-------- AVAILABLE DATA

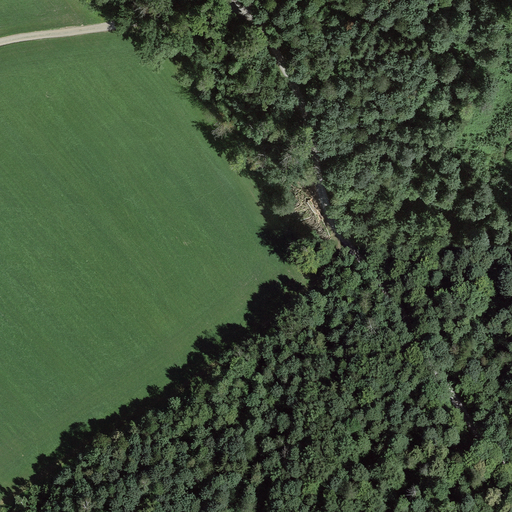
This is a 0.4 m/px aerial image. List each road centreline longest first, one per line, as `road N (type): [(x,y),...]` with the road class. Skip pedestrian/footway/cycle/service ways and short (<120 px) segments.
road 1 (track): [(246,0),(303,106),(331,217),(387,287),(476,432),(511,472)]
road 2 (track): [(343,238),(324,276),(250,344),(0,504)]
road 3 (track): [(0,43),(243,0)]
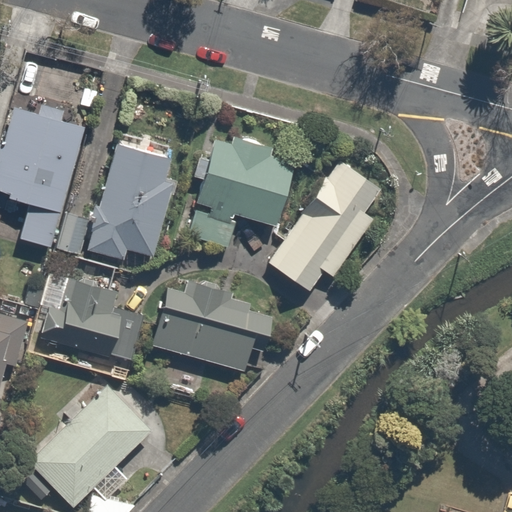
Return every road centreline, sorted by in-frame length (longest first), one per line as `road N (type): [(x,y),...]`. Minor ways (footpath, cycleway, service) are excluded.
road 1 (residential): [(432,242),(178,511)]
road 2 (residential): [(407,81),(111,0)]
road 3 (residential): [(432,242),(438,146),(407,81)]
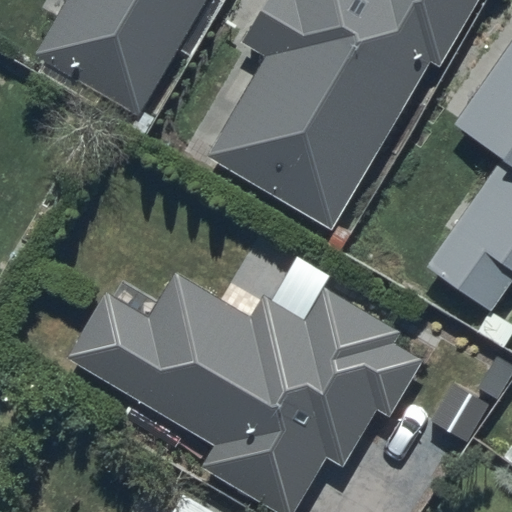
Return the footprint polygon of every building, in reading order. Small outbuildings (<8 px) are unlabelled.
[(46,0),(40,12),(57,22),(35,62),(140,119),(205,0),(46,0)] [(267,0),(242,45),(263,56),(204,161),(329,231),(425,61),(437,68),(475,0),(267,0)] [(511,38),(453,127),(499,158),(424,270),(487,313),(511,275),(511,38)] [(103,295),(64,360),(211,446),(197,469),(270,511),(293,511),(325,459),(341,469),(374,413),(387,420),(422,360),(390,341),(395,332),(322,289),(304,320),(265,296),(252,319),(173,272),(156,302),(123,282),(112,300),(103,295)] [(172,511),(208,511),(182,496),(172,511)]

----------------

> _OBJECTIVE_
Rewrite the items from the line containing "Return every road" through the end of the items, substituting "Secondary ways" for "Minor ways" and leaving everything else unchanged. Omit the pictures from your answer.

> _RESULT FOR THIS TASK_
Return every road centreline, sorted by in-frame length (longest first), one per line as `road N (type): [(x,y),...]`. Secondary ways (footpath, cycleway, service) are excluded.
road 1 (residential): [(432,242),(178,511)]
road 2 (residential): [(407,81),(111,0)]
road 3 (residential): [(432,242),(438,146),(407,81)]
Return the footprint polygon of every building, in reading order. Small outbuildings (<8 px) are unlabelled.
[(46,0),(40,12),(57,22),(35,62),(140,119),(205,0),(46,0)] [(267,0),(242,45),(263,56),(204,161),(329,231),(425,61),(437,68),(475,0),(267,0)] [(511,38),(453,127),(499,158),(424,270),(487,313),(511,275),(511,38)] [(103,295),(64,360),(211,446),(197,469),(270,511),(293,511),(325,459),(341,469),(374,413),(387,420),(422,360),(390,341),(395,332),(322,289),(304,320),(265,296),(252,319),(173,272),(156,302),(123,282),(112,300),(103,295)] [(172,511),(208,511),(182,496),(172,511)]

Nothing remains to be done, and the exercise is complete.